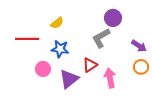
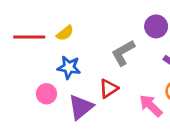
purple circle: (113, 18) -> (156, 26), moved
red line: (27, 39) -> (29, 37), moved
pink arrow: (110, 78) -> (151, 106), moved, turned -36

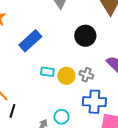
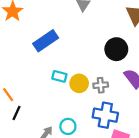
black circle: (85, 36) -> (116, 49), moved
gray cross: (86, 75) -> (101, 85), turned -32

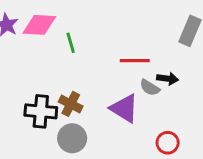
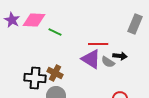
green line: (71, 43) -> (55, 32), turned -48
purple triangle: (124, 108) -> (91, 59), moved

...

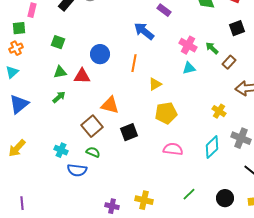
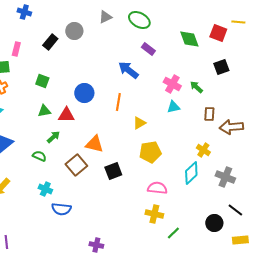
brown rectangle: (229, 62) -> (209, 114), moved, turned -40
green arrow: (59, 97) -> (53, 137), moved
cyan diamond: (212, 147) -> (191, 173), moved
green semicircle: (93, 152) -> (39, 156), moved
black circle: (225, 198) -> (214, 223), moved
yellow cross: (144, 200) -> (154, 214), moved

* * *

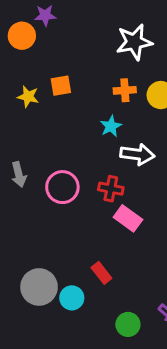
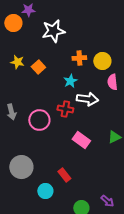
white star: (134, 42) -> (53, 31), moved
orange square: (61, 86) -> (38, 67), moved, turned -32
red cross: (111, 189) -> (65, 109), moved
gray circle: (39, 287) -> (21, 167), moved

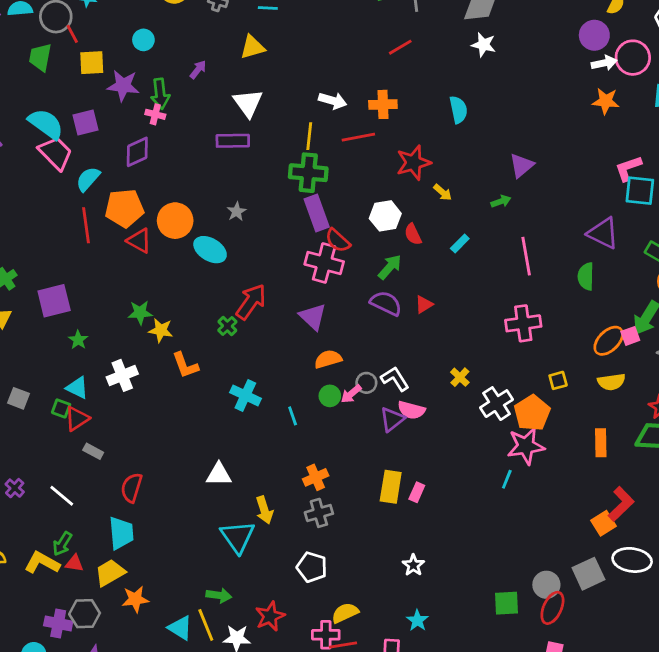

EXERCISE OBJECTIVE - Above are the entries. Copy exactly the part that opens with the line containing "white star: (134, 42) -> (53, 31), moved" and closes with the line containing "gray circle: (39, 287) -> (21, 167), moved", and no more.

RESPONSE -
white star: (134, 42) -> (53, 31), moved
orange square: (61, 86) -> (38, 67), moved, turned -32
red cross: (111, 189) -> (65, 109), moved
gray circle: (39, 287) -> (21, 167), moved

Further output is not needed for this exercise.